Problem to solve => Find the line with "turquoise teddy bear: 3 -> 2" in the records below. Copy it and every line after it, up to and including the line with "orange wallet: 3 -> 0".

Per-object count records:

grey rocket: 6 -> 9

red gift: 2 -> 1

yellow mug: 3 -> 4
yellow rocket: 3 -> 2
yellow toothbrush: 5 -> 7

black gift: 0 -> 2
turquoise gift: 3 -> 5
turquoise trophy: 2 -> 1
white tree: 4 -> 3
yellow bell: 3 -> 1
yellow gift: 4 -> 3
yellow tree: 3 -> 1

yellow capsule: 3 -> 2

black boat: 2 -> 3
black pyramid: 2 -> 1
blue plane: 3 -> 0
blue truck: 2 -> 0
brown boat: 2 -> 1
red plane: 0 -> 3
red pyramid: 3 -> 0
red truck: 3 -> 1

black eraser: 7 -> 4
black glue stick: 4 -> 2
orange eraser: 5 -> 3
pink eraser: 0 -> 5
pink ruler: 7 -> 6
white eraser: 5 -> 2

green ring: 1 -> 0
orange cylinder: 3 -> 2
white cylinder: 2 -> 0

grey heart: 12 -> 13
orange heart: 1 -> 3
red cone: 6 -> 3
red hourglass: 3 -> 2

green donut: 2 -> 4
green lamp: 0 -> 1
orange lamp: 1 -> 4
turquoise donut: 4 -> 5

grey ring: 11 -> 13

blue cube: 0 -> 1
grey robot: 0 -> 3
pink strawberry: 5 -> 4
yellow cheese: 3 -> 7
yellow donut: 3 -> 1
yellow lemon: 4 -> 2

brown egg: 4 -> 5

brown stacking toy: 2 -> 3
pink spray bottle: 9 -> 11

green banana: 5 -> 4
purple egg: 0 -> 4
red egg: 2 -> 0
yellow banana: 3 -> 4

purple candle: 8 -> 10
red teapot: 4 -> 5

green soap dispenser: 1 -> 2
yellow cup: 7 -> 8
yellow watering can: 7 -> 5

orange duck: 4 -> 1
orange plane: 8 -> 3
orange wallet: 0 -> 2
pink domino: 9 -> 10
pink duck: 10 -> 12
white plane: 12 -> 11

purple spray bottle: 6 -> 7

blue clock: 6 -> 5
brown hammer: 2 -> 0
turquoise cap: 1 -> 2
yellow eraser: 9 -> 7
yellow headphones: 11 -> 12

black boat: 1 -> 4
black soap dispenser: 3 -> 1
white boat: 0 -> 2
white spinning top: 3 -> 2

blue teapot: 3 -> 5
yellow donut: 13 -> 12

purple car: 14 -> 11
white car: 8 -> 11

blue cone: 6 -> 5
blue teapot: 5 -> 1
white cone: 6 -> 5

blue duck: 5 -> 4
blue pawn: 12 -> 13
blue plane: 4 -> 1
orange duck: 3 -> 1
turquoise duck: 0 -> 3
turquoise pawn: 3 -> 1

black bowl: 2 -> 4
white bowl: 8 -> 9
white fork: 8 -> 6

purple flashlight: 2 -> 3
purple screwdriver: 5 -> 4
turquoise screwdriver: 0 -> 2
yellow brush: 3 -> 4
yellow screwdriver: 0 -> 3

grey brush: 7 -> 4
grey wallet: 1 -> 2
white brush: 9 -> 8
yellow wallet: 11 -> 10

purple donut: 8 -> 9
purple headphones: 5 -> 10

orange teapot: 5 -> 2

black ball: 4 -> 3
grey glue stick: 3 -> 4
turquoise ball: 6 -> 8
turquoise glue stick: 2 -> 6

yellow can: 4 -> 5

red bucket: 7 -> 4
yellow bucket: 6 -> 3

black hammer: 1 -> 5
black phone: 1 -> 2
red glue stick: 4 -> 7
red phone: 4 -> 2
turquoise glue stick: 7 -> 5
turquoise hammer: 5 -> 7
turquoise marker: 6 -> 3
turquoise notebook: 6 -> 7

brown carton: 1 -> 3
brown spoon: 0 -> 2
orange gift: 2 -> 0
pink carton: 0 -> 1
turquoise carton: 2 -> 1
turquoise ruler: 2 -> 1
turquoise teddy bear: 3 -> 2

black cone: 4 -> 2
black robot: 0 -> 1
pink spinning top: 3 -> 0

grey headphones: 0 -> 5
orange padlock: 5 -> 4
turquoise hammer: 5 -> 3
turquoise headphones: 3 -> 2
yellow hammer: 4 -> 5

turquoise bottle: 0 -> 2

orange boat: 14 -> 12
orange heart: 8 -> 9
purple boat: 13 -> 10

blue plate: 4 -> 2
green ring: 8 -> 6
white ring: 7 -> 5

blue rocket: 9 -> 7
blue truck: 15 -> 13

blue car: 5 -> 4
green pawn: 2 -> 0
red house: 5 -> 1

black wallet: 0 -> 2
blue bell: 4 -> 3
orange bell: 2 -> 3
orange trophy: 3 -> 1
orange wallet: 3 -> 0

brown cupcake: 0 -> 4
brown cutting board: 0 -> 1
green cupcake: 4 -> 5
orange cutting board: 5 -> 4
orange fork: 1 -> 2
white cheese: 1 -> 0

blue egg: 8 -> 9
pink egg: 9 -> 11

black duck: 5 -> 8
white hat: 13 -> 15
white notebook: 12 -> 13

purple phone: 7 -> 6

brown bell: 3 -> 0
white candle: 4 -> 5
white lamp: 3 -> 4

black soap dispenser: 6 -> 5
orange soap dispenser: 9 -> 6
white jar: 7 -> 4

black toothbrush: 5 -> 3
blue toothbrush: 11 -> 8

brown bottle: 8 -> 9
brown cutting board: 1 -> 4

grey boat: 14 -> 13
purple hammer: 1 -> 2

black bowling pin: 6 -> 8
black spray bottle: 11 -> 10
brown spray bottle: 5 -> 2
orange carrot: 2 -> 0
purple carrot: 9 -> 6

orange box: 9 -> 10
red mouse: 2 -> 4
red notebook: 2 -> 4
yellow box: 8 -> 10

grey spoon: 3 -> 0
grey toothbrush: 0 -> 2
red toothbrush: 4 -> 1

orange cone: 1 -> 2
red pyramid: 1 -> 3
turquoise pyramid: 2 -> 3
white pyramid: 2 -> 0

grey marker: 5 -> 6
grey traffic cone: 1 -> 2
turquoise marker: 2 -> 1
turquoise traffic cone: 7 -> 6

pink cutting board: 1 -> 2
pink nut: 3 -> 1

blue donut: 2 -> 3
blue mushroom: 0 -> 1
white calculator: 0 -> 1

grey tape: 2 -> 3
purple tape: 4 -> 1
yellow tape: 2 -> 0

Task result =>
turquoise teddy bear: 3 -> 2

black cone: 4 -> 2
black robot: 0 -> 1
pink spinning top: 3 -> 0

grey headphones: 0 -> 5
orange padlock: 5 -> 4
turquoise hammer: 5 -> 3
turquoise headphones: 3 -> 2
yellow hammer: 4 -> 5

turquoise bottle: 0 -> 2

orange boat: 14 -> 12
orange heart: 8 -> 9
purple boat: 13 -> 10

blue plate: 4 -> 2
green ring: 8 -> 6
white ring: 7 -> 5

blue rocket: 9 -> 7
blue truck: 15 -> 13

blue car: 5 -> 4
green pawn: 2 -> 0
red house: 5 -> 1

black wallet: 0 -> 2
blue bell: 4 -> 3
orange bell: 2 -> 3
orange trophy: 3 -> 1
orange wallet: 3 -> 0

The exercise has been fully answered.